● **DATASET RECORDS**
• • • • • • •

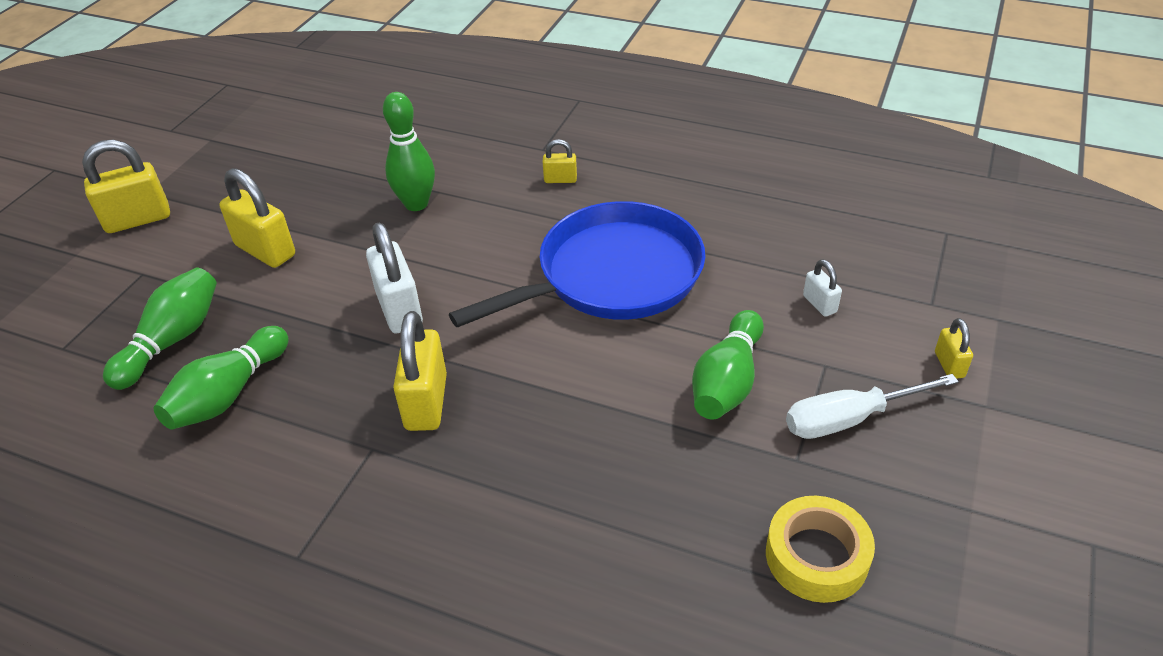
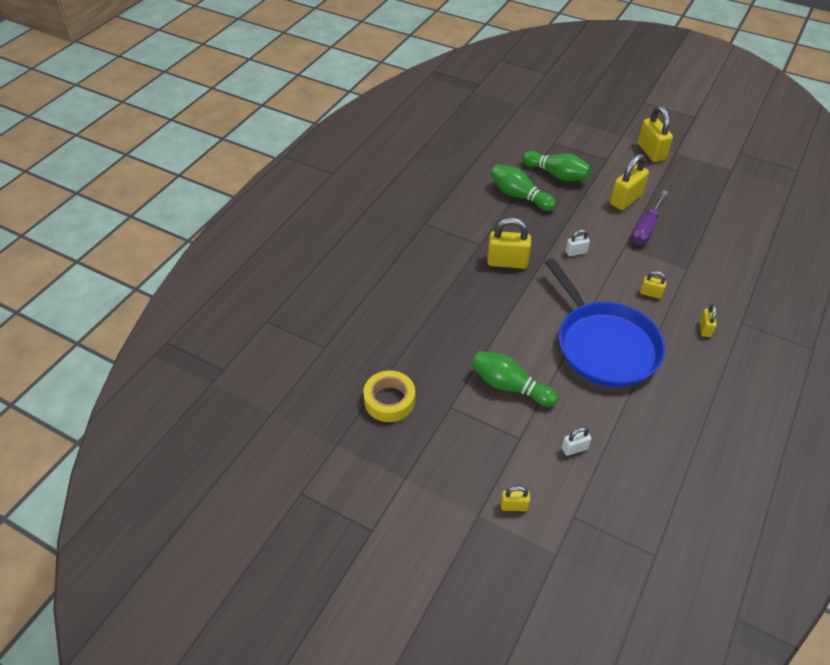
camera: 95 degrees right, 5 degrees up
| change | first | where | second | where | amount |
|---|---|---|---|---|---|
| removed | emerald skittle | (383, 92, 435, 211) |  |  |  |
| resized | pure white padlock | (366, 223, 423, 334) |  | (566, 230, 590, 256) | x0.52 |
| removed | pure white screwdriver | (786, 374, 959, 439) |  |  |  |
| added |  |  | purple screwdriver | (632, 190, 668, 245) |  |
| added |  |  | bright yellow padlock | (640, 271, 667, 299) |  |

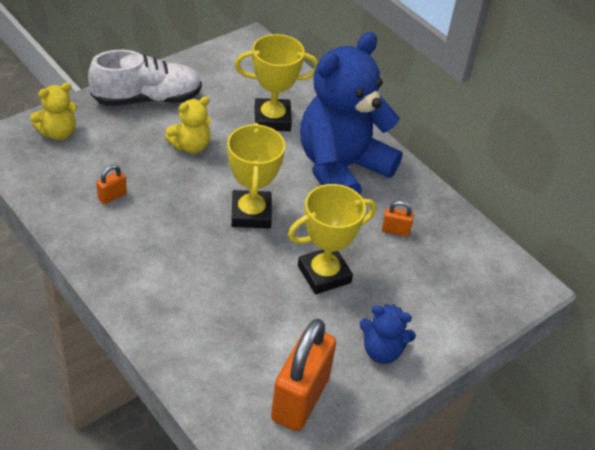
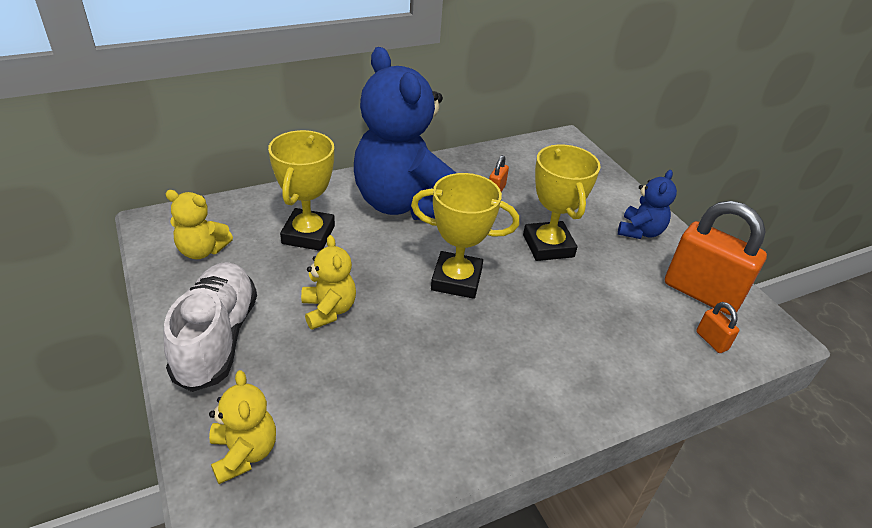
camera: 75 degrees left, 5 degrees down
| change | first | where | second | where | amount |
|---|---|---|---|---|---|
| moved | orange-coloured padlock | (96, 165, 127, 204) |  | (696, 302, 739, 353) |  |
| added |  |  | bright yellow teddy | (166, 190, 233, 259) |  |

• • • • • • •

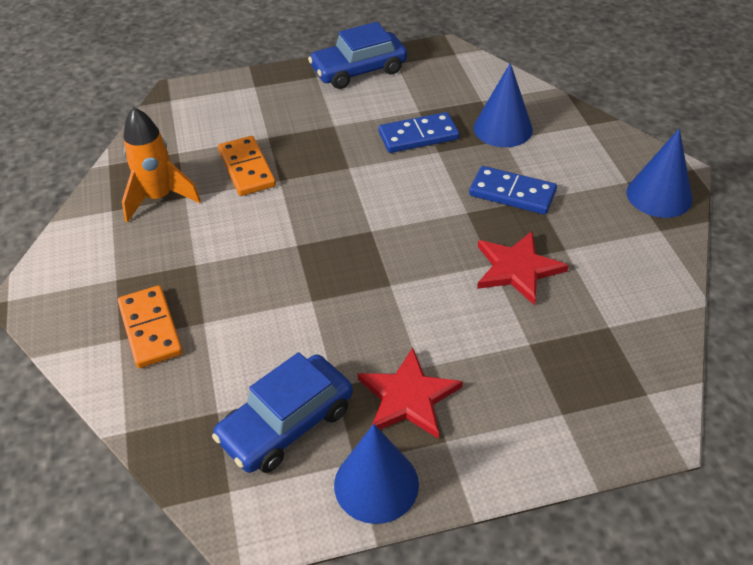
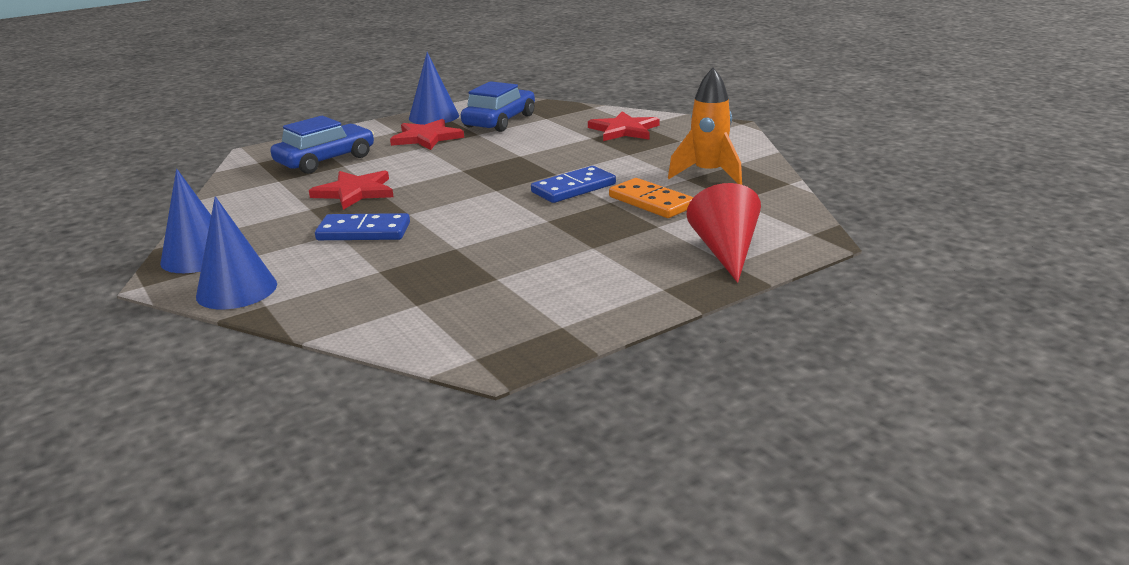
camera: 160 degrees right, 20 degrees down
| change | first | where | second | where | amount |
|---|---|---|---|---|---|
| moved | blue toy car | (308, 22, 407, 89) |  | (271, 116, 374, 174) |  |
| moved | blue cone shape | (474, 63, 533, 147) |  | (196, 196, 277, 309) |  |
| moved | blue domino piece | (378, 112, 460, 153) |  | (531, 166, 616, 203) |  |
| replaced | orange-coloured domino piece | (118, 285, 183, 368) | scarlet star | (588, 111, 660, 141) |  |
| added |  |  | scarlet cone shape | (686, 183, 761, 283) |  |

• • • • • • •

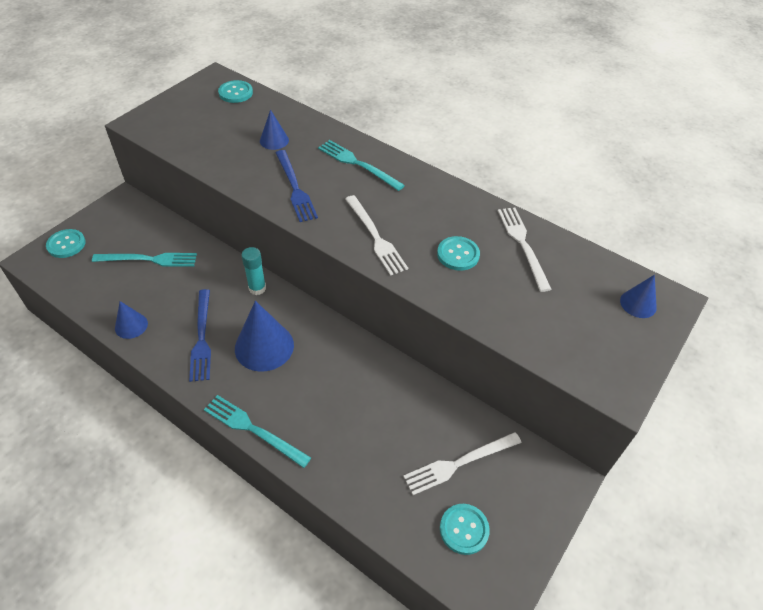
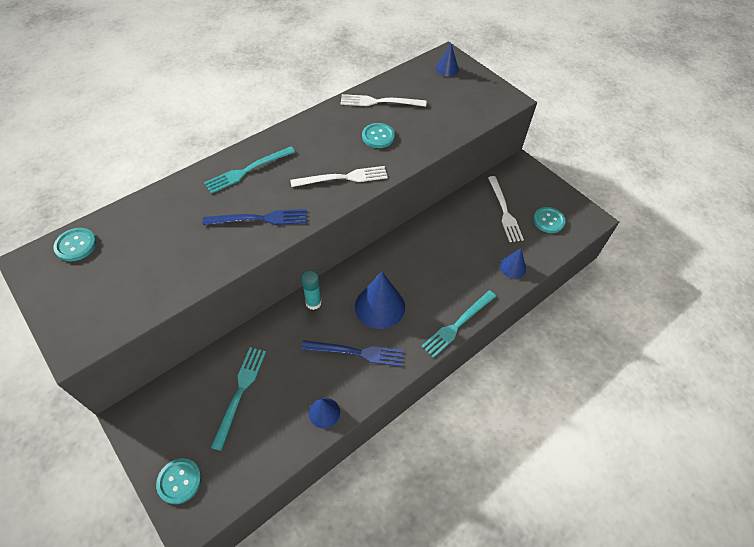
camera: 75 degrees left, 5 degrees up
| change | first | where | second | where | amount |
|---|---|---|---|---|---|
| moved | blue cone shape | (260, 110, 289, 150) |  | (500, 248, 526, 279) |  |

• • • • • • •

● **YOUR GOAL**
Everything from the line with "camera: 160 degrees right, 20 degrees down" through the line with "scarlet cone shape" in the listing above must be retyped exactly, with nothing added.

● **ANSWER FOR THE TASK**
camera: 160 degrees right, 20 degrees down
| change | first | where | second | where | amount |
|---|---|---|---|---|---|
| moved | blue toy car | (308, 22, 407, 89) |  | (271, 116, 374, 174) |  |
| moved | blue cone shape | (474, 63, 533, 147) |  | (196, 196, 277, 309) |  |
| moved | blue domino piece | (378, 112, 460, 153) |  | (531, 166, 616, 203) |  |
| replaced | orange-coloured domino piece | (118, 285, 183, 368) | scarlet star | (588, 111, 660, 141) |  |
| added |  |  | scarlet cone shape | (686, 183, 761, 283) |  |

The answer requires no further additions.